··· TASK MATERIAL

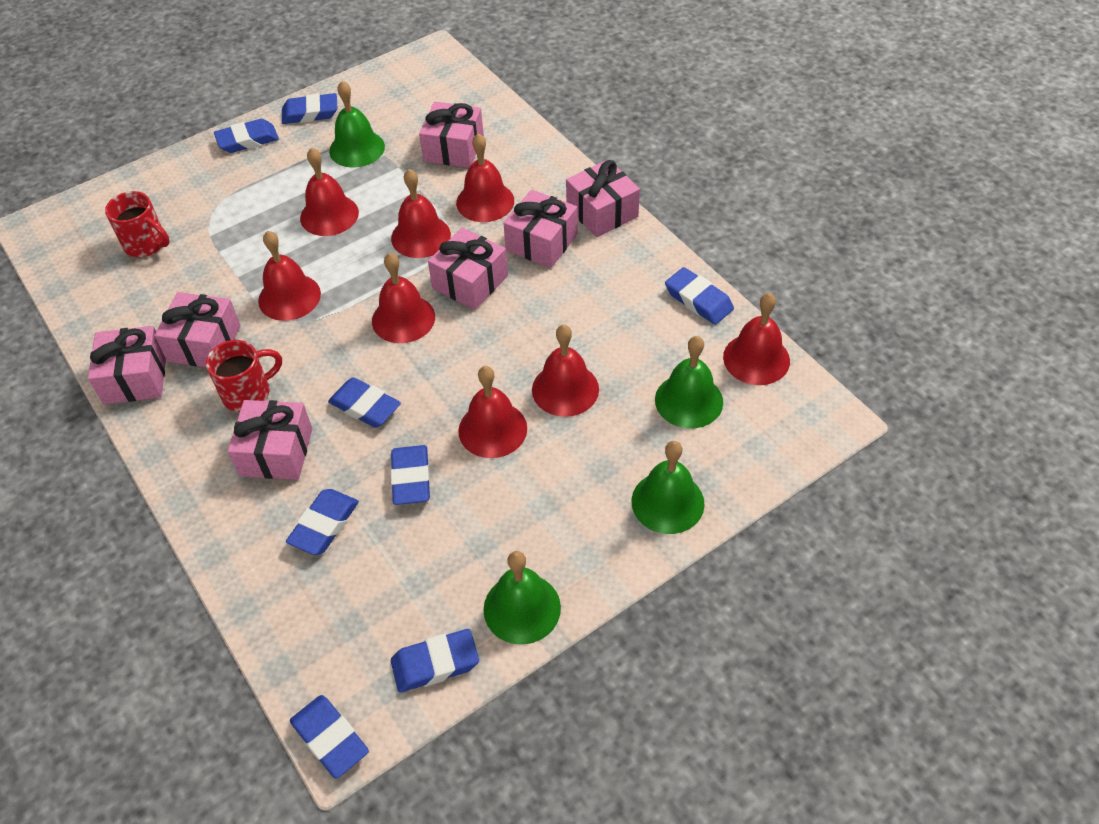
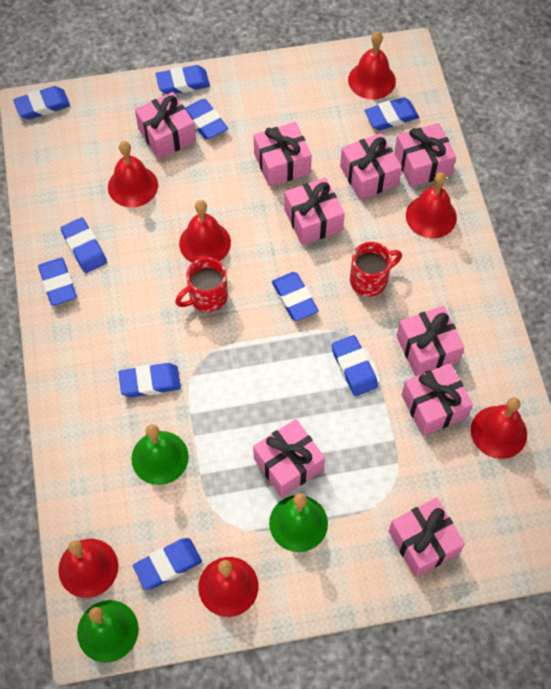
blue eraser: 8 -> 10
green bell: 4 -> 3
pink gift: 7 -> 9
red bell: 8 -> 7

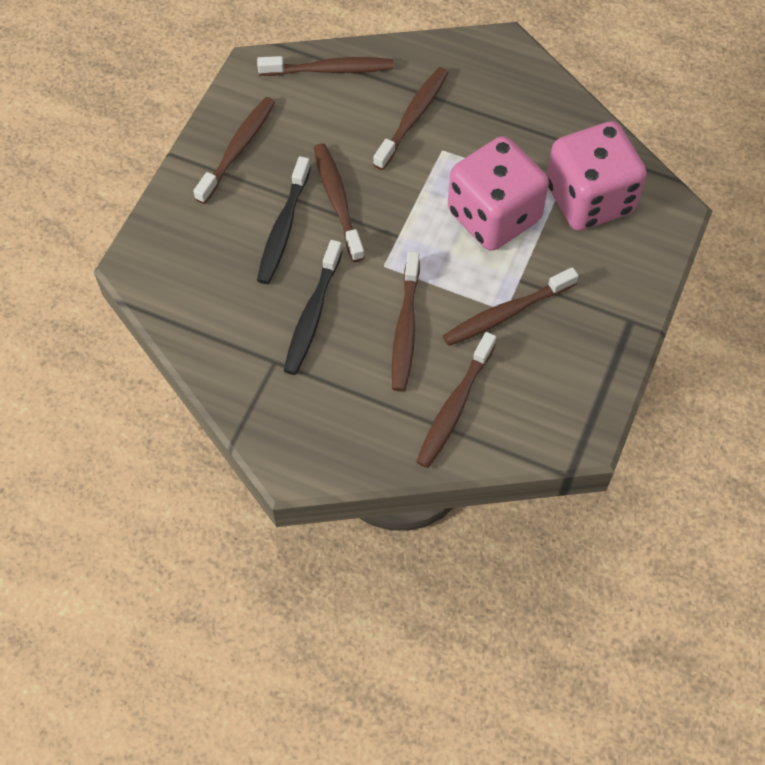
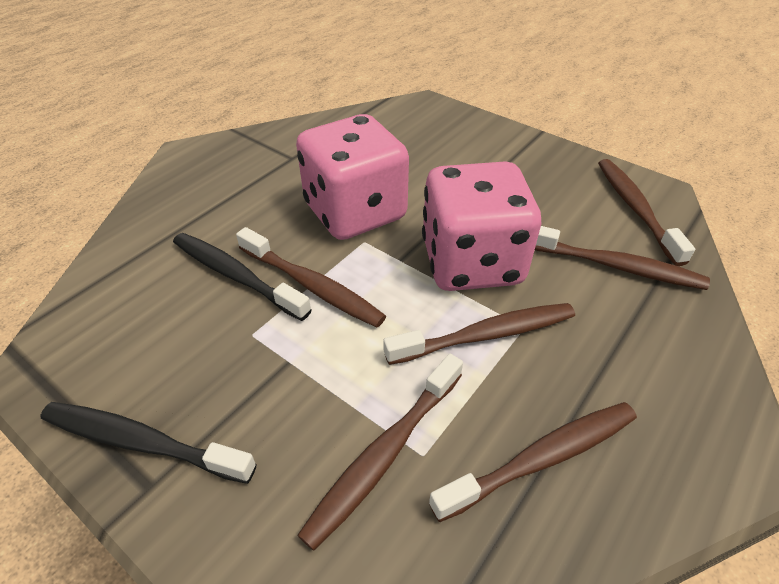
brown toothbrush: 7 -> 6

······

* DIRECTIVE
Each record above must be set down again unchanged, with its pictures left out.

* COMPLETED EXERCISE
blue eraser: 8 -> 10
green bell: 4 -> 3
pink gift: 7 -> 9
red bell: 8 -> 7

brown toothbrush: 7 -> 6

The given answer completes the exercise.